__EXCERPTED RECORDS__
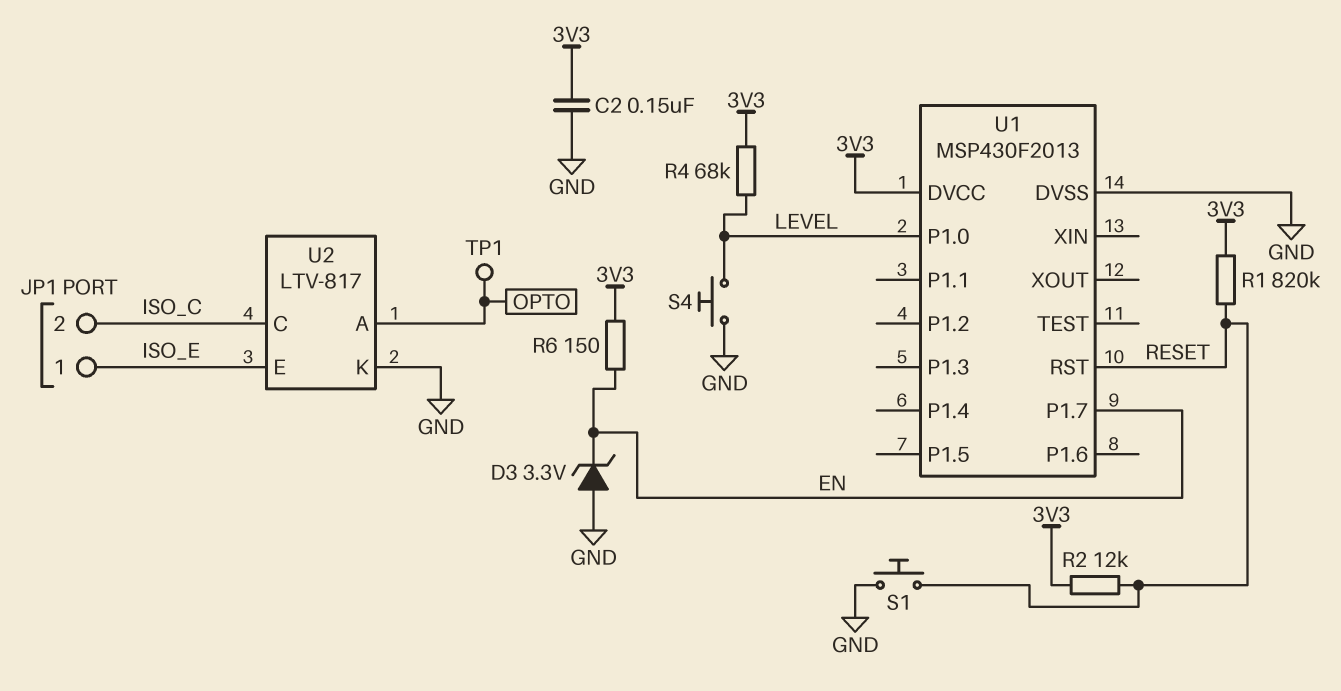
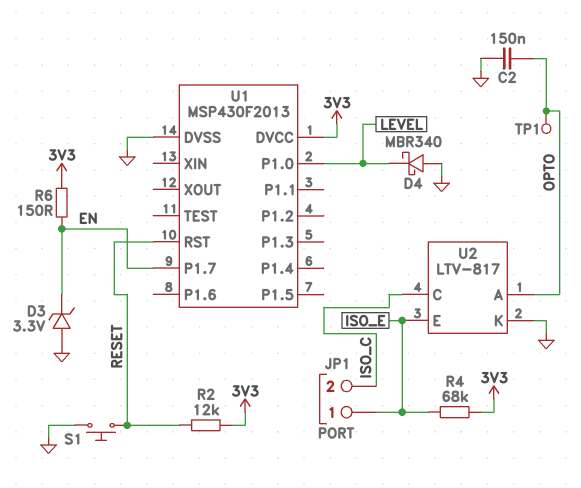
C2: 150nF (3V3, GND) -> 150nF (GND, OPTO)
D4: none -> schottky MBR340 (A GND, K LEVEL)
R1: 820k (3V3, RESET) -> none
R4: 68k (3V3, LEVEL) -> 68k (3V3, ISO_E)
S4: button (GND, LEVEL) -> none

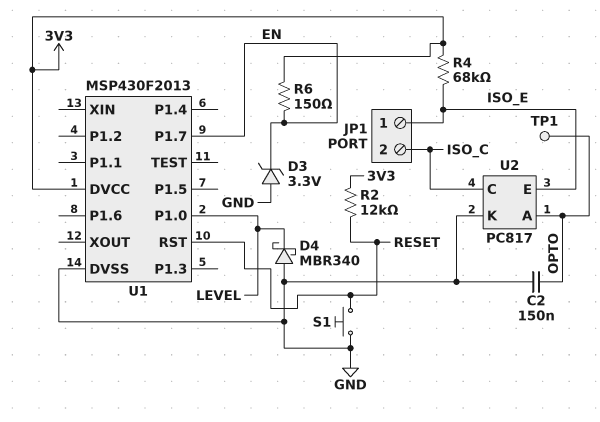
U2: LTV-817 -> PC817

__INSTRUCTIONS FOR THE TASK__
Print each entry precisely as written; the pictures stay out.

__YOUR RESPONSE__
C2: 150nF (3V3, GND) -> 150nF (GND, OPTO)
D4: none -> schottky MBR340 (A GND, K LEVEL)
R1: 820k (3V3, RESET) -> none
R4: 68k (3V3, LEVEL) -> 68k (3V3, ISO_E)
S4: button (GND, LEVEL) -> none

U2: LTV-817 -> PC817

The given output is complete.